[Exercise data]
-*-

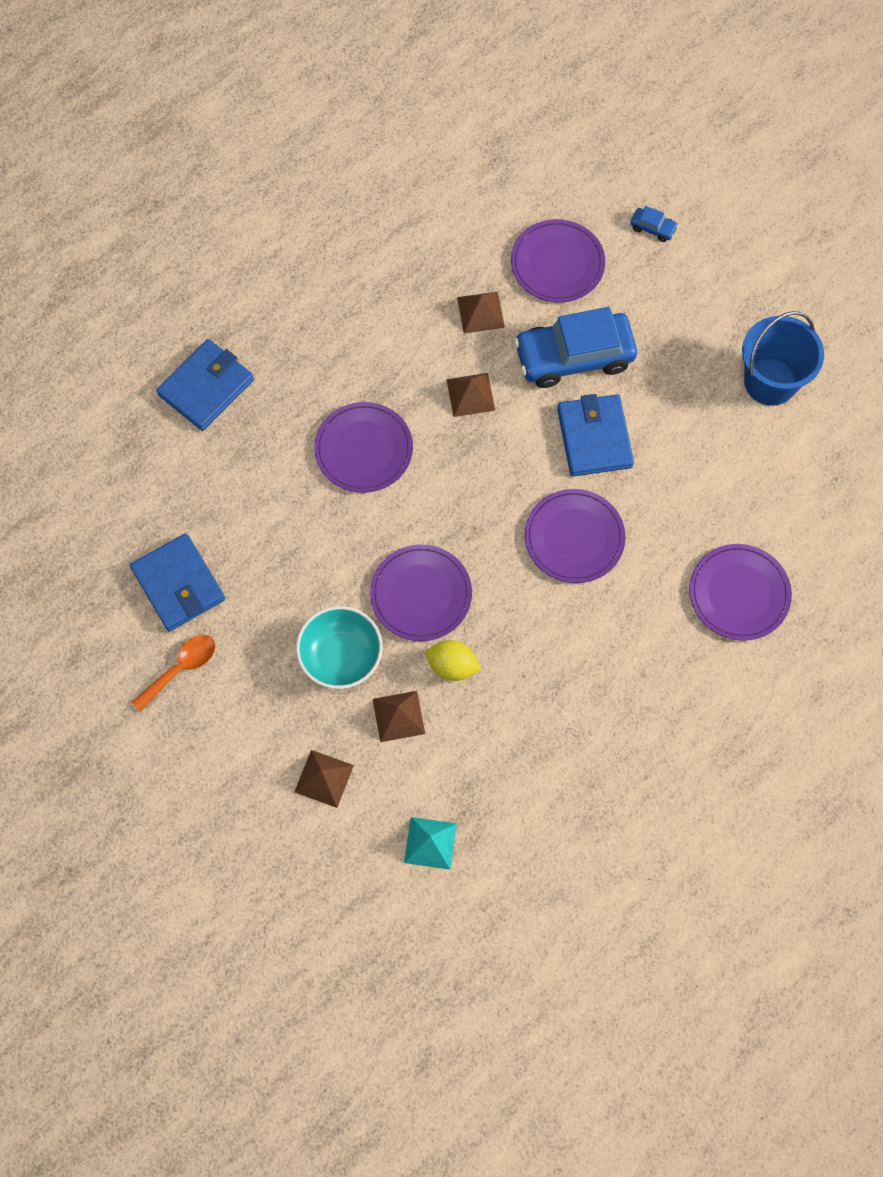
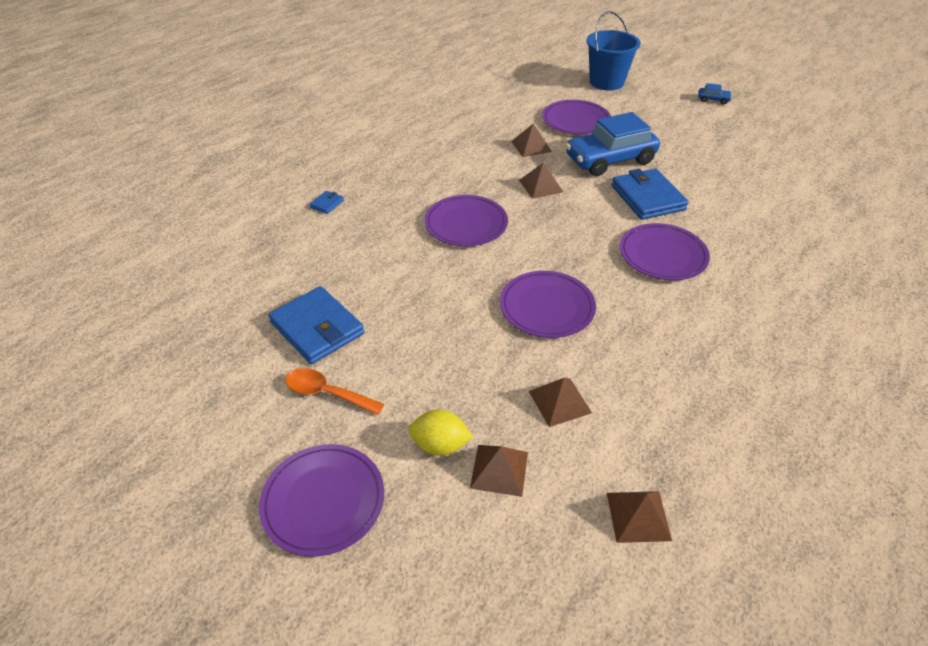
camera: 10 degrees left, 25 degrees down
(181, 668) = (327, 393): orange spoon -> orange spoon turned 105 degrees counterclockwise
(206, 387) = (327, 204): blue wallet -> blue wallet, size x0.43
(341, 656) = (487, 361): turquoise bowl -> none
(430, 843) = (638, 516): turquoise pyramid -> brown pyramid
(452, 666) = (597, 354): yellow lemon -> yellow lemon (440, 445)
(653, 228) = (633, 100): blue car -> blue car (713, 100)
(739, 593) = (820, 272): purple plate -> purple plate (323, 500)
(770, 381) = (759, 157): blue bucket -> blue bucket (606, 82)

-*-

[Exercise]
The required output is an exact retyping of the lines from the one that contains "(452, 666) = (597, 354): yellow" through the last line of the material above.

[Solution]
(452, 666) = (597, 354): yellow lemon -> yellow lemon (440, 445)
(653, 228) = (633, 100): blue car -> blue car (713, 100)
(739, 593) = (820, 272): purple plate -> purple plate (323, 500)
(770, 381) = (759, 157): blue bucket -> blue bucket (606, 82)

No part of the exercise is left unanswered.